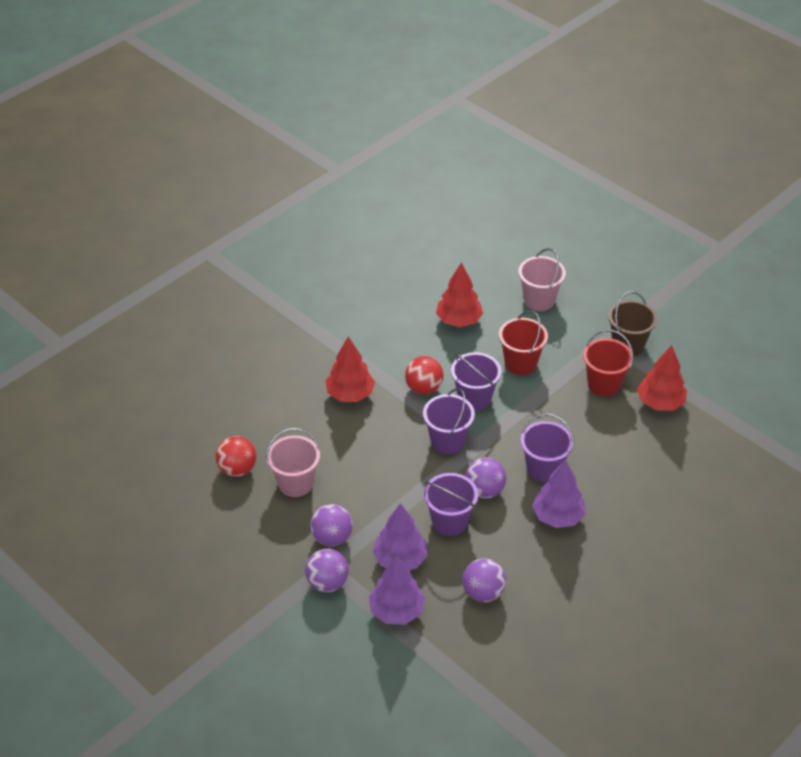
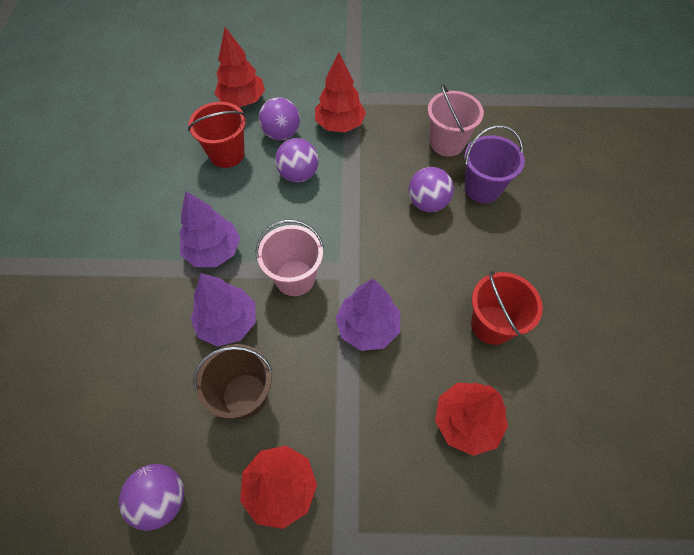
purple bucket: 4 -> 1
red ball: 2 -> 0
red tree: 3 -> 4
=======
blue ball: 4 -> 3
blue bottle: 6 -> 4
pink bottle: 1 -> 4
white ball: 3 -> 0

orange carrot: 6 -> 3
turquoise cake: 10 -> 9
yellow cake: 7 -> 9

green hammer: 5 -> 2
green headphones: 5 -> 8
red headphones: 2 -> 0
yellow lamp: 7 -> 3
=======
> _Exercise objective_:
Among the records above, only the lines between the line holding "green headphones: 5 -> 8" and the line holding "yellow lamp: 7 -> 3", inclusive, are to be output, exactly as written.

> _Problem solution_:
green headphones: 5 -> 8
red headphones: 2 -> 0
yellow lamp: 7 -> 3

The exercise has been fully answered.